## WORK TO BE COMPLETED
Transcribe the entries below exactly as they appear.
BEGIN RECORDS
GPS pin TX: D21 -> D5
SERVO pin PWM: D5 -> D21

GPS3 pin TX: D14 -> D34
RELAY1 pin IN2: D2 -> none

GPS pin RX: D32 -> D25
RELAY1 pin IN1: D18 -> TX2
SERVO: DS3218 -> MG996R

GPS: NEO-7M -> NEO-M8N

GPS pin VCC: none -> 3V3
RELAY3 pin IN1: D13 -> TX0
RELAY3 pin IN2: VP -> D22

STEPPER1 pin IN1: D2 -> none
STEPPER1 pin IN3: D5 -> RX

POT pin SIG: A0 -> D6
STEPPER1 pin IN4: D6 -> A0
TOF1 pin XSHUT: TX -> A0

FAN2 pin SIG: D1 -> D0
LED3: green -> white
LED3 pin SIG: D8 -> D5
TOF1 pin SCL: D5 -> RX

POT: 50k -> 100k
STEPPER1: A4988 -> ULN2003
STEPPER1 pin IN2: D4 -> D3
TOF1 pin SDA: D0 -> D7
END RECORDS
## WRITTEN ANSWER
GPS pin TX: D21 -> D5
SERVO pin PWM: D5 -> D21

GPS3 pin TX: D14 -> D34
RELAY1 pin IN2: D2 -> none

GPS pin RX: D32 -> D25
RELAY1 pin IN1: D18 -> TX2
SERVO: DS3218 -> MG996R

GPS: NEO-7M -> NEO-M8N

GPS pin VCC: none -> 3V3
RELAY3 pin IN1: D13 -> TX0
RELAY3 pin IN2: VP -> D22

STEPPER1 pin IN1: D2 -> none
STEPPER1 pin IN3: D5 -> RX

POT pin SIG: A0 -> D6
STEPPER1 pin IN4: D6 -> A0
TOF1 pin XSHUT: TX -> A0

FAN2 pin SIG: D1 -> D0
LED3: green -> white
LED3 pin SIG: D8 -> D5
TOF1 pin SCL: D5 -> RX

POT: 50k -> 100k
STEPPER1: A4988 -> ULN2003
STEPPER1 pin IN2: D4 -> D3
TOF1 pin SDA: D0 -> D7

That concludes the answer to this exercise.